◆ THE TASK: Repeat nothing but the lines below running from the one containing "C204: 33nF (COM, VSS) -> 3.3uF (COM, VSS)" to the one containing "IC203 pin in+: COM -> none". Keep both end lines.
PROVIDED ENTRIES Start Marker
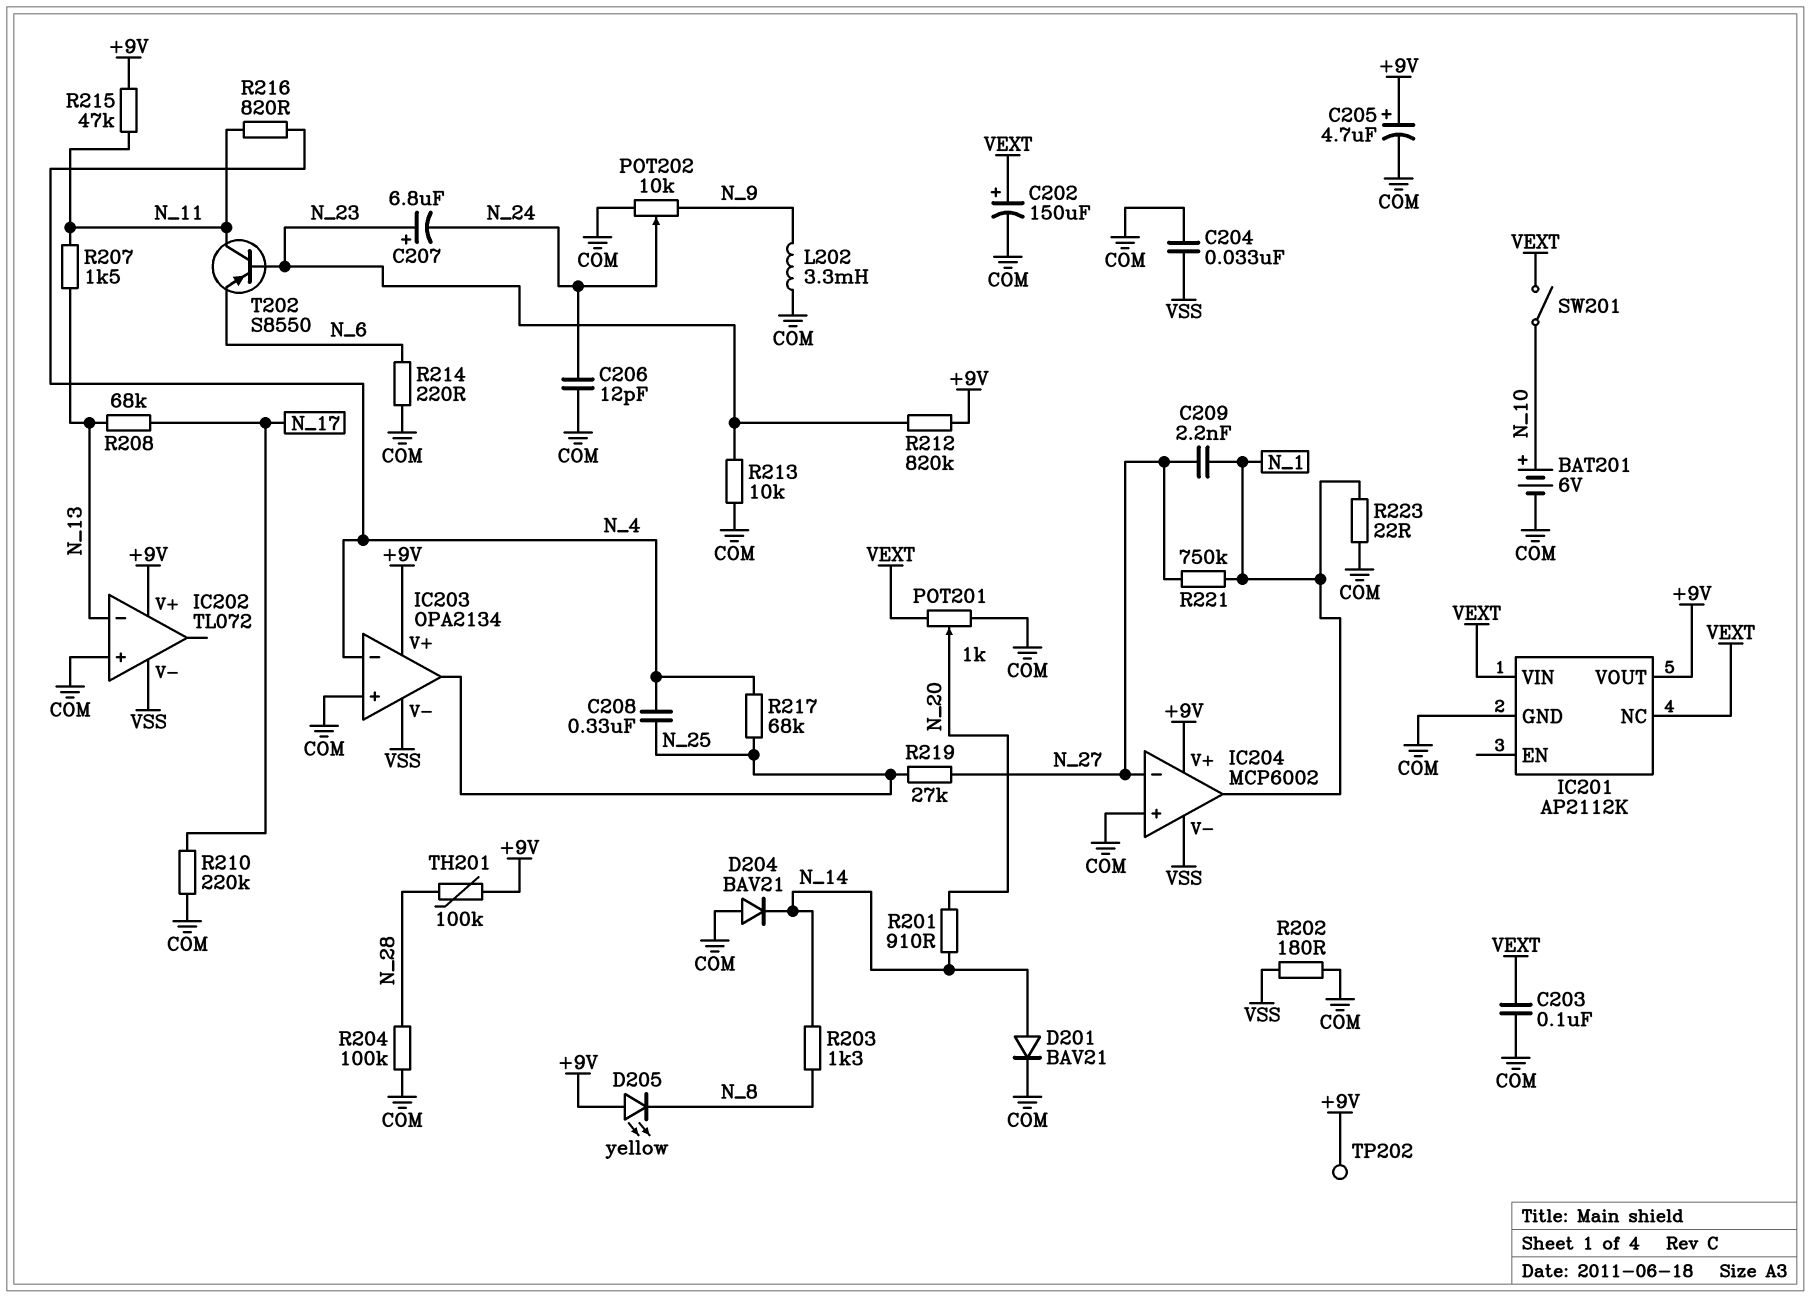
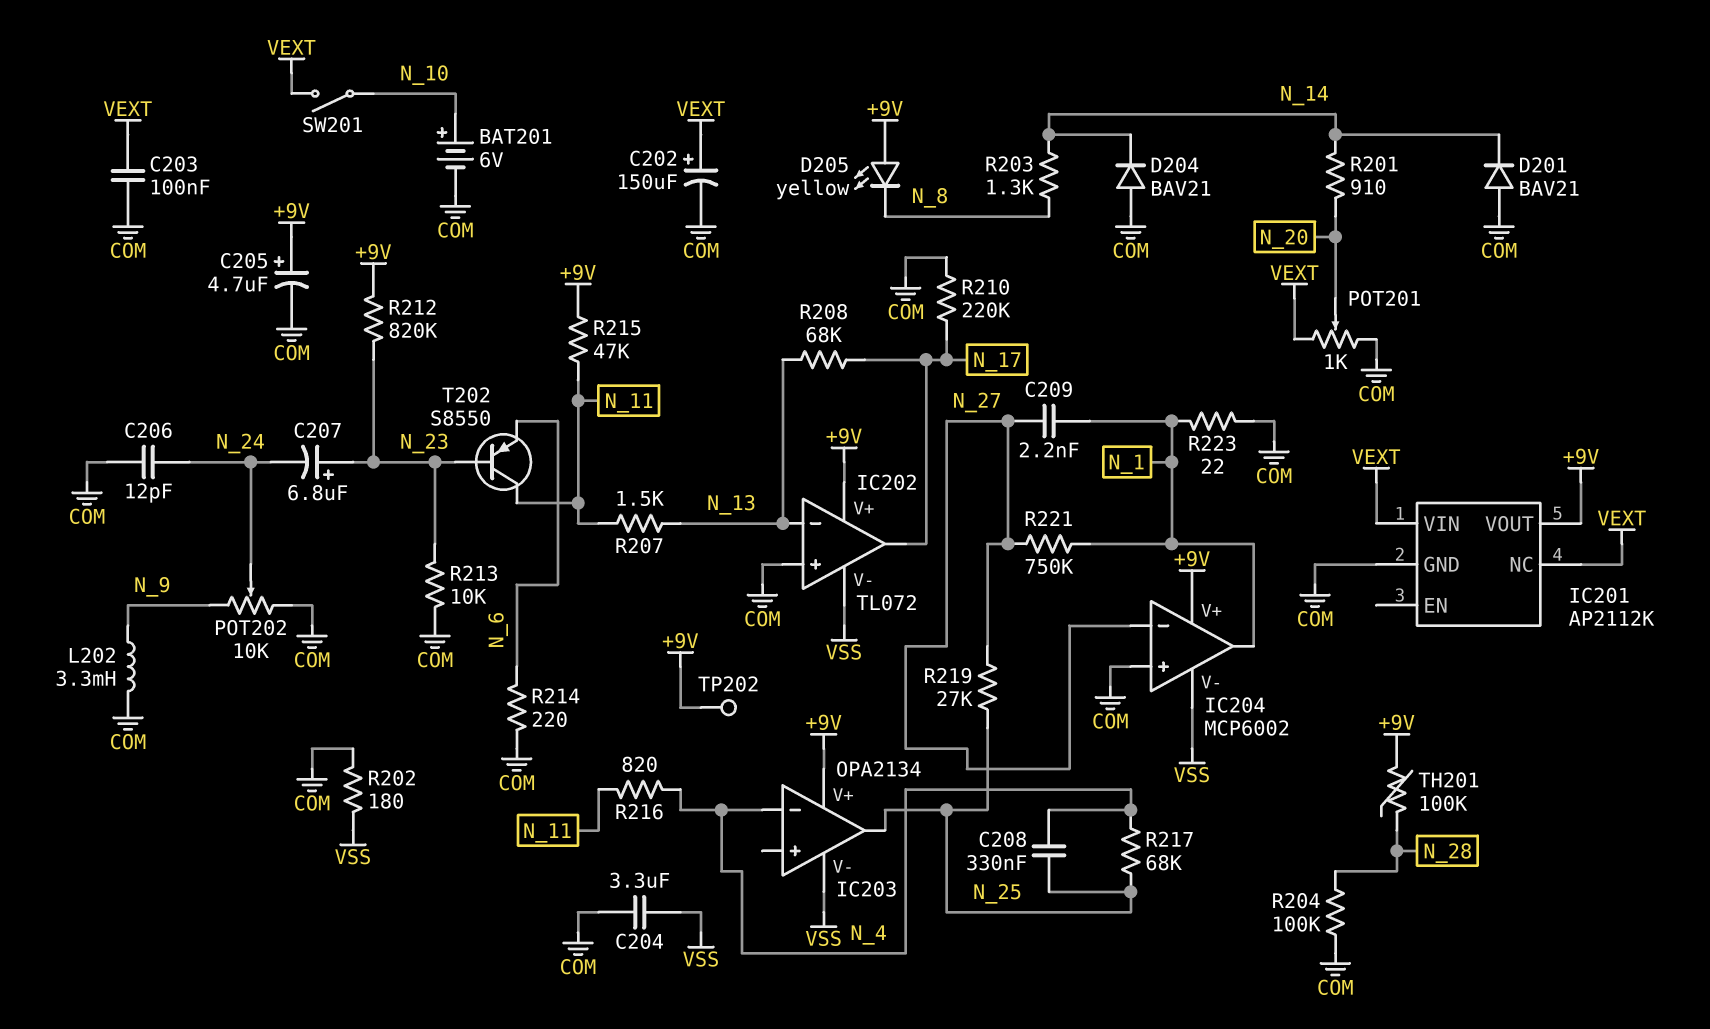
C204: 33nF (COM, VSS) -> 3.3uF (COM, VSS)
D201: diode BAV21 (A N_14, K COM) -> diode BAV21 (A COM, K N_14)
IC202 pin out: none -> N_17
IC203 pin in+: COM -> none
PROVIDED ENTRIES End Marker
PROVIDED ENTRIES Start Marker
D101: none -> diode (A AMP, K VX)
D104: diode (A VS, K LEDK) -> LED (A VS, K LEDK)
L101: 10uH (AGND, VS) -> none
PROVIDED ENTRIES End Marker
PROVIDED ENTRIES Start Marker
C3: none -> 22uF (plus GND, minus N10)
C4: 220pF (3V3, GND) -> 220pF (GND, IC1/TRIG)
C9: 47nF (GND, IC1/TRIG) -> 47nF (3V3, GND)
PROVIDED ENTRIES End Marker
◆ RESULT OF THIS TASK:
C204: 33nF (COM, VSS) -> 3.3uF (COM, VSS)
D201: diode BAV21 (A N_14, K COM) -> diode BAV21 (A COM, K N_14)
IC202 pin out: none -> N_17
IC203 pin in+: COM -> none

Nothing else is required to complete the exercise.